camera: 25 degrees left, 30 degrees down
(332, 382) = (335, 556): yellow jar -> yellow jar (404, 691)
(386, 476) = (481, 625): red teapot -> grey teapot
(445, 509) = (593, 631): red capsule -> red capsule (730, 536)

---

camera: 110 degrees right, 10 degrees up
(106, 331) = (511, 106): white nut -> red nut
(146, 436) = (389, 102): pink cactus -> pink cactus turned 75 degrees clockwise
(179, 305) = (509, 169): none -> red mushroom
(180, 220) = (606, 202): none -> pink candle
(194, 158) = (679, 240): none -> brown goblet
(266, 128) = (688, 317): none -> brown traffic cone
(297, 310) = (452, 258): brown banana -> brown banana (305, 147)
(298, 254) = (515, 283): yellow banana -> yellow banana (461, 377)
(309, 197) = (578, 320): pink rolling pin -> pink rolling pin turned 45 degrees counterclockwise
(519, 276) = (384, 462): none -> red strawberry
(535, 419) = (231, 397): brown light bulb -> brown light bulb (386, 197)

==

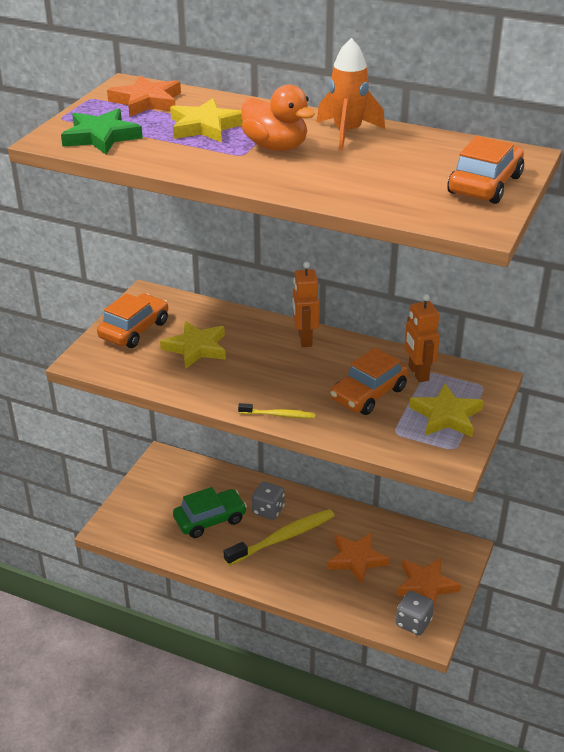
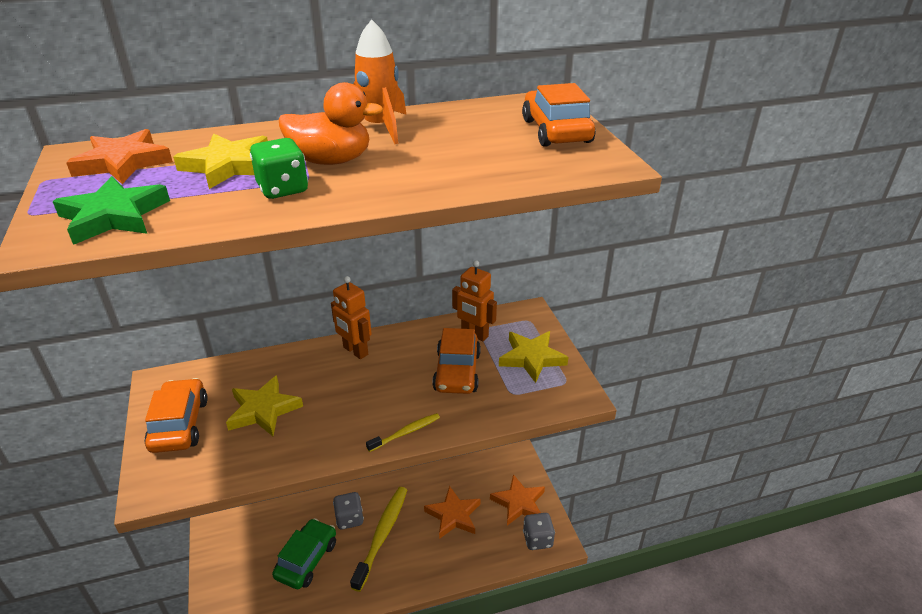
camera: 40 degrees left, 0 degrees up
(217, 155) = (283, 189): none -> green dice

▸ What the task requires: Scan the listing above for the line that has "camera: 25 degrees left, 30 degrees down", then copy exactly from that line through the line that has "(445, 509) = (593, 631): red".

▸ Solution:
camera: 25 degrees left, 30 degrees down
(332, 382) = (335, 556): yellow jar -> yellow jar (404, 691)
(386, 476) = (481, 625): red teapot -> grey teapot
(445, 509) = (593, 631): red capsule -> red capsule (730, 536)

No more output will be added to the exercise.